Multi-step shape changes:

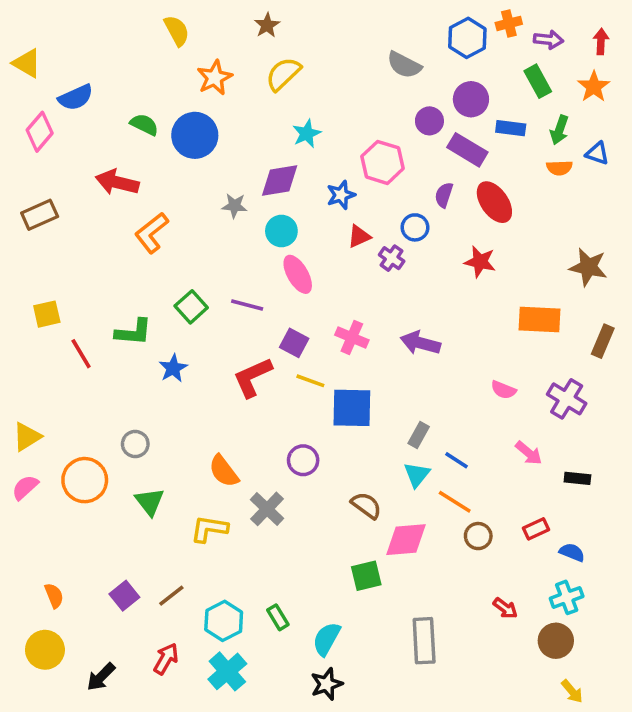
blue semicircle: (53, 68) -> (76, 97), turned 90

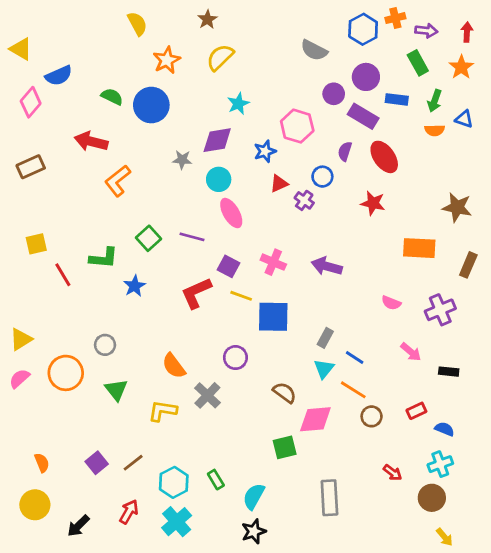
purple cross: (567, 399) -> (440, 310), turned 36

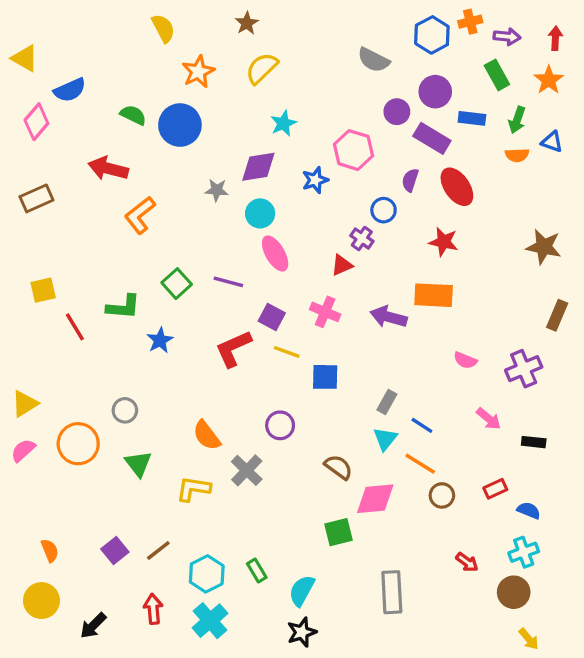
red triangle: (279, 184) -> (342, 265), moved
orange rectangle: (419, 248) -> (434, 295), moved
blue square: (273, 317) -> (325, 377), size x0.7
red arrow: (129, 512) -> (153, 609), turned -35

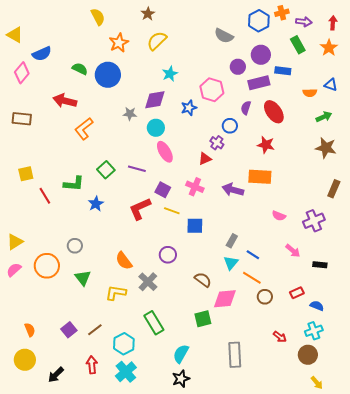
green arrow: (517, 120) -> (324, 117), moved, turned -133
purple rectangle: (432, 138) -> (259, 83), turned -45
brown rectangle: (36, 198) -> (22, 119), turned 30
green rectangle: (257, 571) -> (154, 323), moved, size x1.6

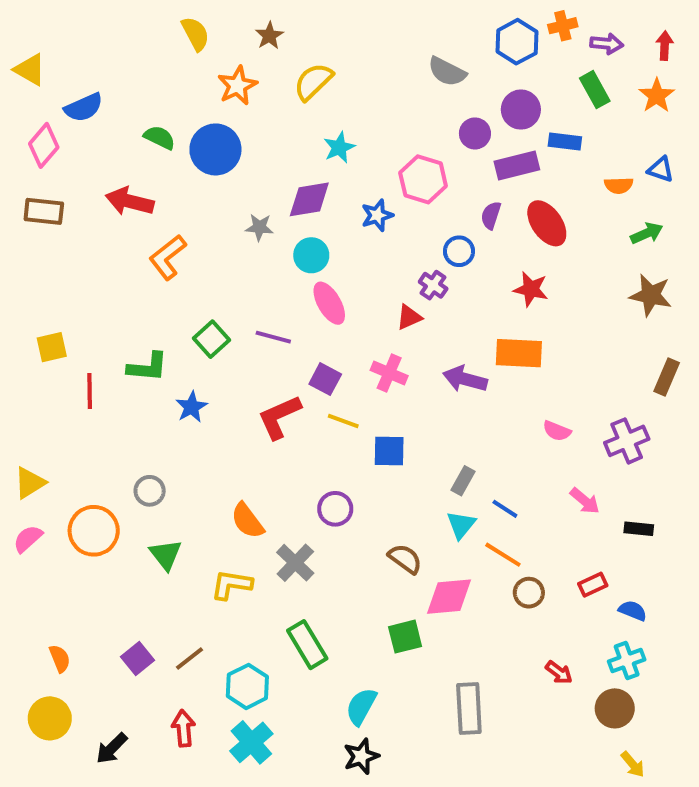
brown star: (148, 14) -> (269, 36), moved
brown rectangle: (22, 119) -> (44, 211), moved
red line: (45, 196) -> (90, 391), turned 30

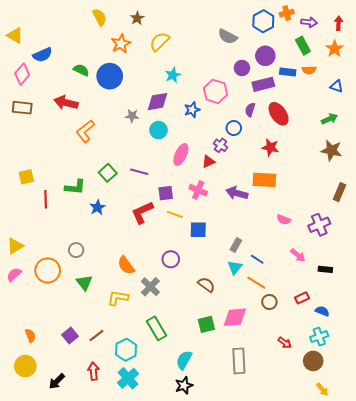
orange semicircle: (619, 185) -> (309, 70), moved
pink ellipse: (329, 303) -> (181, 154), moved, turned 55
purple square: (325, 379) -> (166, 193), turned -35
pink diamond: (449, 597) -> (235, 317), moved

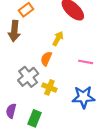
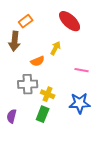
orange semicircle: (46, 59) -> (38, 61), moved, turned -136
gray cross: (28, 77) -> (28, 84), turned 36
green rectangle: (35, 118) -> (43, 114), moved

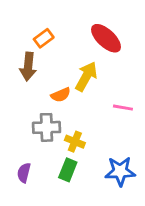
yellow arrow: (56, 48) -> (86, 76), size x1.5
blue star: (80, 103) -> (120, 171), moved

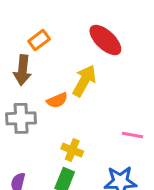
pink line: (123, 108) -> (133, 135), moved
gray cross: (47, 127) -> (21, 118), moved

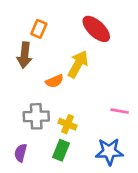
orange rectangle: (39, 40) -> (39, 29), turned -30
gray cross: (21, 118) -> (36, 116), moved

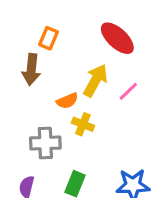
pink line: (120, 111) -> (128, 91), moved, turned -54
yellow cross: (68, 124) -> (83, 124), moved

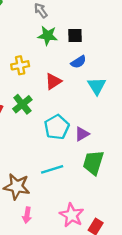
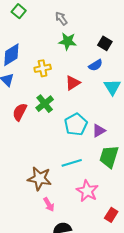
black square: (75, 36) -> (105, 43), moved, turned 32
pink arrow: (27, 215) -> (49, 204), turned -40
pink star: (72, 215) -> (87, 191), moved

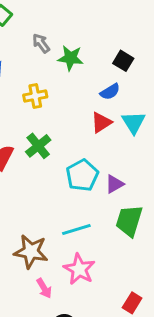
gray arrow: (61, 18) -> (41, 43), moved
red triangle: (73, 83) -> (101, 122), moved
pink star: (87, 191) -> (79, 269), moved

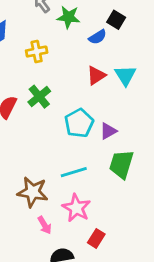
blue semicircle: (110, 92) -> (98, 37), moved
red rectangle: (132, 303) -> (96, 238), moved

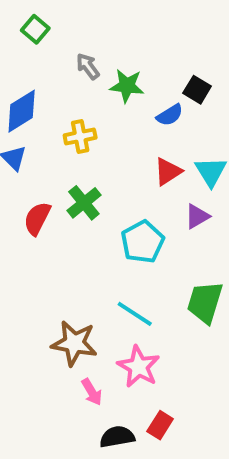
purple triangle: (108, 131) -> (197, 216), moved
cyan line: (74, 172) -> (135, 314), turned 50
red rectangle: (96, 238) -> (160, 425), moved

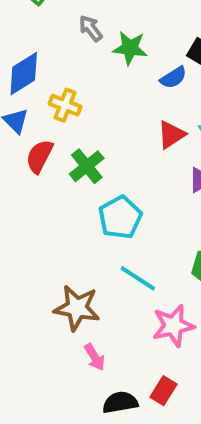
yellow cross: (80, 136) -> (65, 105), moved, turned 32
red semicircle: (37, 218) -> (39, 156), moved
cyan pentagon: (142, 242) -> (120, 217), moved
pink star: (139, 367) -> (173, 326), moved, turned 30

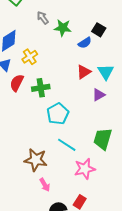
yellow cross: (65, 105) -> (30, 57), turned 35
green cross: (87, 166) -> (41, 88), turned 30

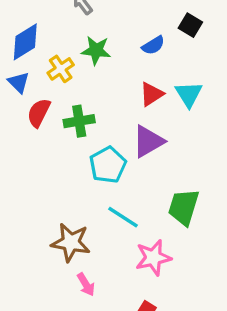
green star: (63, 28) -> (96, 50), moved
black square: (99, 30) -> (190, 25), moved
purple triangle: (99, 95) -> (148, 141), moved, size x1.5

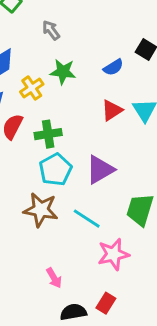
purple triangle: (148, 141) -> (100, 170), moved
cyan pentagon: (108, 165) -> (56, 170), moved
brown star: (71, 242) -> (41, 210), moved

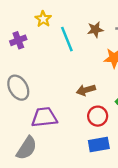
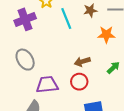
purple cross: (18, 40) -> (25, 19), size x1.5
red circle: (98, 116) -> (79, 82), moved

● Exercise
Excluding pictures, print all lines above exactly.

● Answer space
blue semicircle: (53, 68) -> (76, 97), turned 90

purple cross: (567, 399) -> (440, 310), turned 36

red triangle: (279, 184) -> (342, 265), moved
orange rectangle: (419, 248) -> (434, 295), moved
blue square: (273, 317) -> (325, 377), size x0.7
red arrow: (129, 512) -> (153, 609), turned -35

green arrow: (517, 120) -> (324, 117), moved, turned -133
purple rectangle: (432, 138) -> (259, 83), turned -45
brown rectangle: (36, 198) -> (22, 119), turned 30
green rectangle: (257, 571) -> (154, 323), moved, size x1.6

brown star: (148, 14) -> (269, 36), moved
brown rectangle: (22, 119) -> (44, 211), moved
red line: (45, 196) -> (90, 391), turned 30

orange semicircle: (619, 185) -> (309, 70), moved
pink ellipse: (329, 303) -> (181, 154), moved, turned 55
purple square: (325, 379) -> (166, 193), turned -35
pink diamond: (449, 597) -> (235, 317), moved

orange semicircle: (46, 59) -> (38, 61), moved, turned -136
gray cross: (28, 77) -> (28, 84), turned 36
green rectangle: (35, 118) -> (43, 114), moved

yellow arrow: (56, 48) -> (86, 76), size x1.5
blue star: (80, 103) -> (120, 171), moved

pink line: (123, 108) -> (133, 135), moved
gray cross: (47, 127) -> (21, 118), moved

orange rectangle: (39, 40) -> (39, 29), turned -30
gray cross: (21, 118) -> (36, 116), moved

pink line: (120, 111) -> (128, 91), moved, turned -54
yellow cross: (68, 124) -> (83, 124), moved

black square: (75, 36) -> (105, 43), moved, turned 32
pink arrow: (27, 215) -> (49, 204), turned -40
pink star: (72, 215) -> (87, 191), moved

gray arrow: (61, 18) -> (41, 43), moved
red triangle: (73, 83) -> (101, 122), moved
pink star: (87, 191) -> (79, 269), moved

blue semicircle: (110, 92) -> (98, 37), moved
red rectangle: (132, 303) -> (96, 238), moved

purple triangle: (108, 131) -> (197, 216), moved
cyan line: (74, 172) -> (135, 314), turned 50
red rectangle: (96, 238) -> (160, 425), moved

yellow cross: (80, 136) -> (65, 105), moved, turned 32
red semicircle: (37, 218) -> (39, 156), moved
cyan pentagon: (142, 242) -> (120, 217), moved
pink star: (139, 367) -> (173, 326), moved, turned 30

yellow cross: (65, 105) -> (30, 57), turned 35
green cross: (87, 166) -> (41, 88), turned 30

green star: (63, 28) -> (96, 50), moved
black square: (99, 30) -> (190, 25), moved
purple triangle: (99, 95) -> (148, 141), moved, size x1.5

purple triangle: (148, 141) -> (100, 170), moved
cyan pentagon: (108, 165) -> (56, 170), moved
brown star: (71, 242) -> (41, 210), moved

purple cross: (18, 40) -> (25, 19), size x1.5
red circle: (98, 116) -> (79, 82), moved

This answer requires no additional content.